▶ _Task details_: Gather each line of the records where "toothbrush" appears.

Scene images with change listings:

——————————

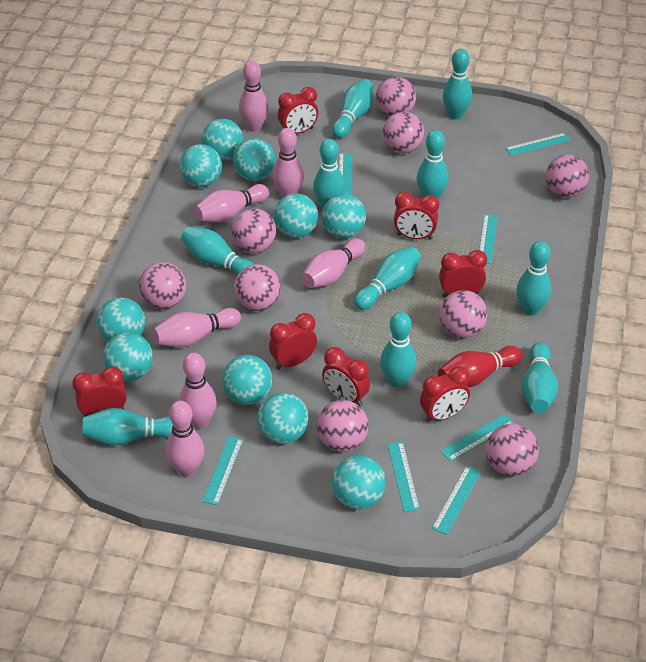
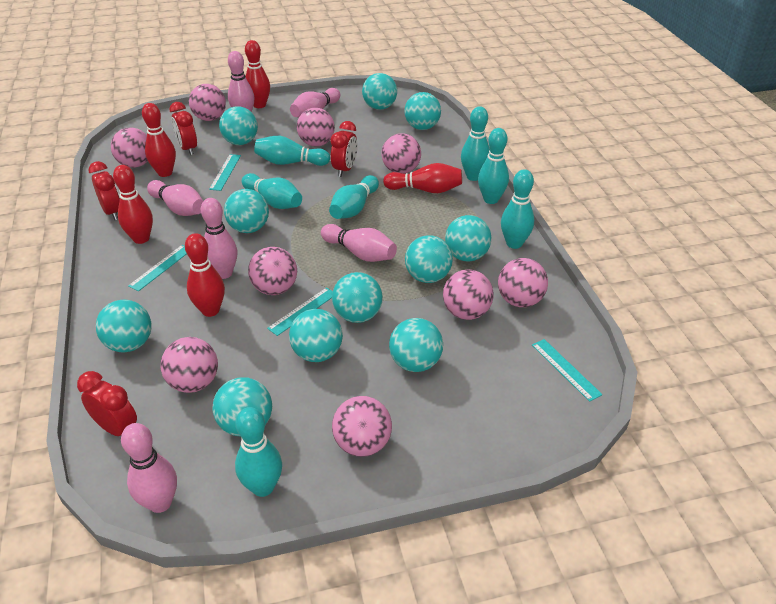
pink bowling pin: 7 -> 6
red bowling pin: 1 -> 5
red clock: 7 -> 4
turquoise ball: 10 -> 11
turquoise bowling pin: 10 -> 7
turquoise ruler: 7 -> 4

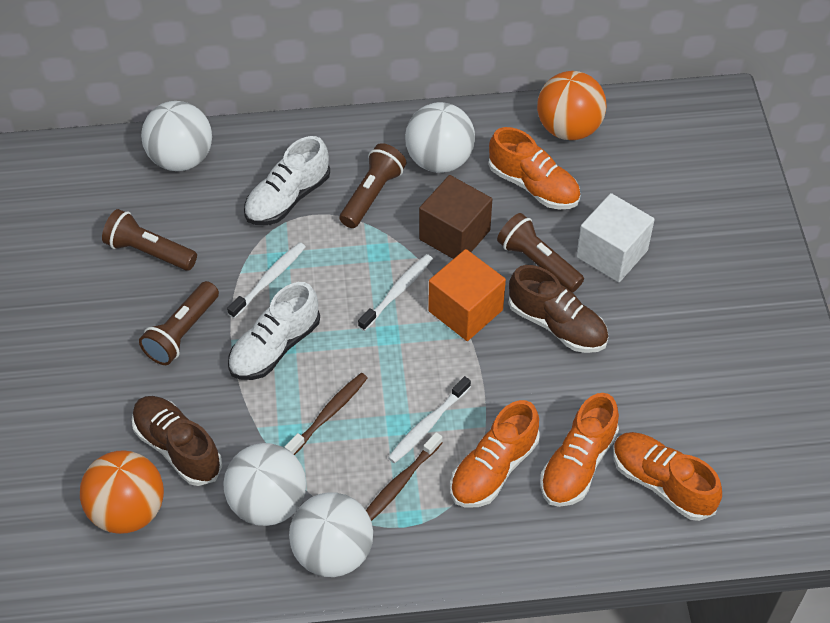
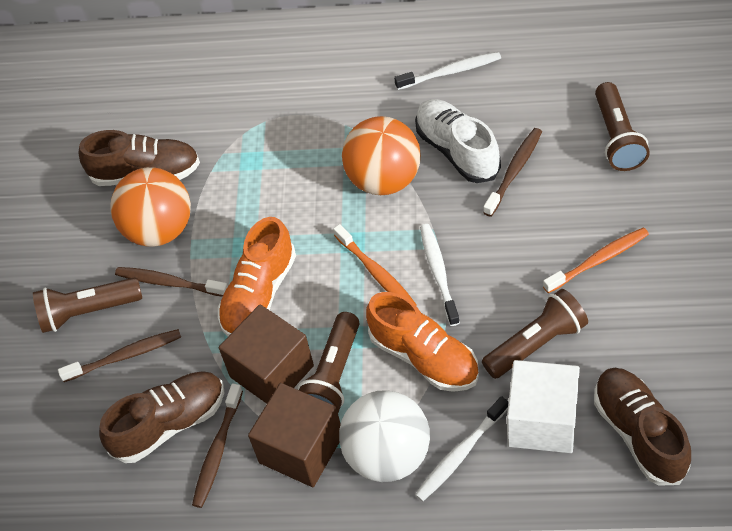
brown cube: 1 -> 2
brown shoe: 2 -> 3
brown toothbrush: 2 -> 4
orange cube: 1 -> 0
orange shoe: 4 -> 2
orange toothbrush: 0 -> 2
white ball: 4 -> 1
white shoe: 2 -> 1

——————————

▶ _Reply_:
brown toothbrush: 2 -> 4
orange toothbrush: 0 -> 2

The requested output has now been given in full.